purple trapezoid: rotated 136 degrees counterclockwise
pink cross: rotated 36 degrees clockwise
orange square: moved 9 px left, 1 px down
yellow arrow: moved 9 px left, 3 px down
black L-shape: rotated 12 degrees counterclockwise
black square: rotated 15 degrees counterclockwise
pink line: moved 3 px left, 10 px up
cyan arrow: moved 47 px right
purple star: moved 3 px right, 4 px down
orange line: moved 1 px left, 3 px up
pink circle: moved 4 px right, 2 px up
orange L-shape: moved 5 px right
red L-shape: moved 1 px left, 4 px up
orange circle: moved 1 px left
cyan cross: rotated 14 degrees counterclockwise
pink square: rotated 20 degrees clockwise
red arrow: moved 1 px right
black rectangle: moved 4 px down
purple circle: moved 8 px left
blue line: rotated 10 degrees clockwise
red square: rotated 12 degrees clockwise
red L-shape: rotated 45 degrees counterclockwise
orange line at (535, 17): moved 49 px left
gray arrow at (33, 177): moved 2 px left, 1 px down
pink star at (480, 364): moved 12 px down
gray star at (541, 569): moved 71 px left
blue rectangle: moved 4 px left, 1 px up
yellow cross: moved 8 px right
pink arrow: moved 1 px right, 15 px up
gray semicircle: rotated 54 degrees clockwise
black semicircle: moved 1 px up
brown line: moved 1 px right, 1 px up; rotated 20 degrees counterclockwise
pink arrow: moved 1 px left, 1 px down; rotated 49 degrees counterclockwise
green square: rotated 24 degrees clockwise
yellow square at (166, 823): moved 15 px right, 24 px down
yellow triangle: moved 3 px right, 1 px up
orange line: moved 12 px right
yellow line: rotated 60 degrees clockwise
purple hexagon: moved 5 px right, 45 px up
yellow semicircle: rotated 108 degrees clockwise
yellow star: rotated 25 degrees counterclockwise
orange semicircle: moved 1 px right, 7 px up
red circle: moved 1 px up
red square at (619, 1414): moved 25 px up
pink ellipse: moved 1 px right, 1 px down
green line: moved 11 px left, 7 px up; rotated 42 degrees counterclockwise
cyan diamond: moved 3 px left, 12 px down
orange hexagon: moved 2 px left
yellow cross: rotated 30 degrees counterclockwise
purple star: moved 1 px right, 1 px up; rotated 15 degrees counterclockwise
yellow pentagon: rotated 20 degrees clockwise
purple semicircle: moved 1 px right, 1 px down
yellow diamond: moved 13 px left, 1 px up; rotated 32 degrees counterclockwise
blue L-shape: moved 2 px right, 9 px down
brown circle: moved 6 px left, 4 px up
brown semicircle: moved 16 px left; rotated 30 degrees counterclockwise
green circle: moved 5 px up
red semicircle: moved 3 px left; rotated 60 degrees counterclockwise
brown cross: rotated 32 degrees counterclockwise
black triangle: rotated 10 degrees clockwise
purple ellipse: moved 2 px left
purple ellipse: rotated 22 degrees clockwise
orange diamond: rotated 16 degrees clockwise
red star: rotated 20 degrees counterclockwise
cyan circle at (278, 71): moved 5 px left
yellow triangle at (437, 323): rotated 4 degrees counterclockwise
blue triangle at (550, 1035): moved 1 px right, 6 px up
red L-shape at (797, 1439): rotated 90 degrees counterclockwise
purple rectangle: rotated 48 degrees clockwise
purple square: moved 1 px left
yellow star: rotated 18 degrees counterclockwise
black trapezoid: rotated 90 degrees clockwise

-*-

__What the task asks__
Repeat exactly the lines of the listing above, from the one with "red L-shape: rotated" down to the one with "black semicircle: moved 1 px up"; both of those lines belong in the range.

__Exercise answer__
red L-shape: rotated 45 degrees counterclockwise
orange line at (535, 17): moved 49 px left
gray arrow at (33, 177): moved 2 px left, 1 px down
pink star at (480, 364): moved 12 px down
gray star at (541, 569): moved 71 px left
blue rectangle: moved 4 px left, 1 px up
yellow cross: moved 8 px right
pink arrow: moved 1 px right, 15 px up
gray semicircle: rotated 54 degrees clockwise
black semicircle: moved 1 px up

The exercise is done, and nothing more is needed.